Your objective
Copy exactly, and only, the lines from the line containing "J204 pin 2: VA -> none" through the last line of the records below, both included.

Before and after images
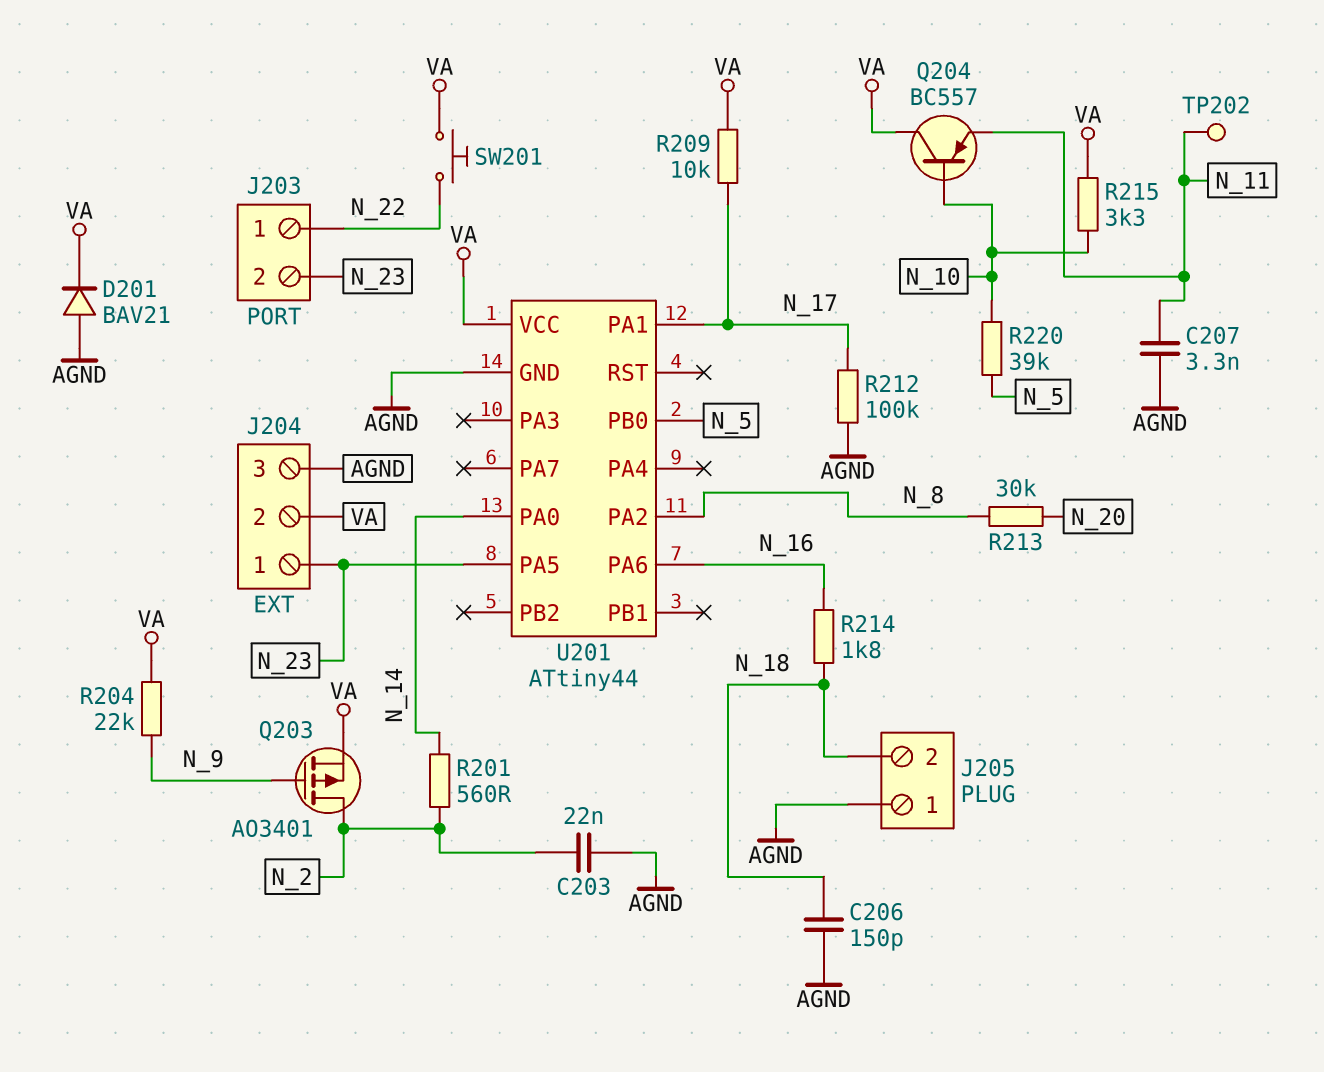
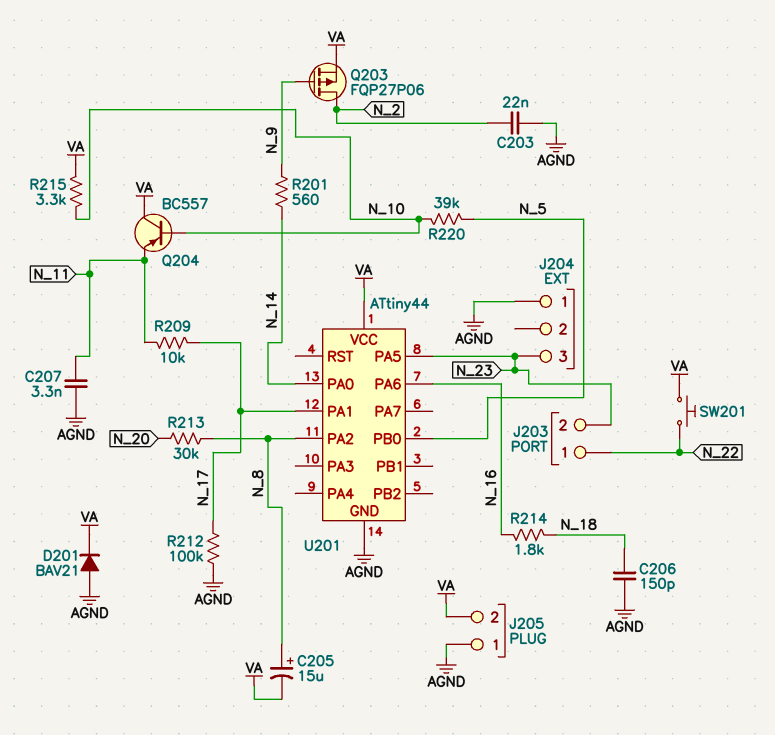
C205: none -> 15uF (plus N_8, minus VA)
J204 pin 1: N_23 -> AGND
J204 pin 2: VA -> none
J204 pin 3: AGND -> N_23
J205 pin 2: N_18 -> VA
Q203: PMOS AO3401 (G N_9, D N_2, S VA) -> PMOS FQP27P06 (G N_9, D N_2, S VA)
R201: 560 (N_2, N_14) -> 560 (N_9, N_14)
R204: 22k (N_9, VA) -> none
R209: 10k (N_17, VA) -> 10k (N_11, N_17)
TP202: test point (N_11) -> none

Output of the exercise
J204 pin 2: VA -> none
J204 pin 3: AGND -> N_23
J205 pin 2: N_18 -> VA
Q203: PMOS AO3401 (G N_9, D N_2, S VA) -> PMOS FQP27P06 (G N_9, D N_2, S VA)
R201: 560 (N_2, N_14) -> 560 (N_9, N_14)
R204: 22k (N_9, VA) -> none
R209: 10k (N_17, VA) -> 10k (N_11, N_17)
TP202: test point (N_11) -> none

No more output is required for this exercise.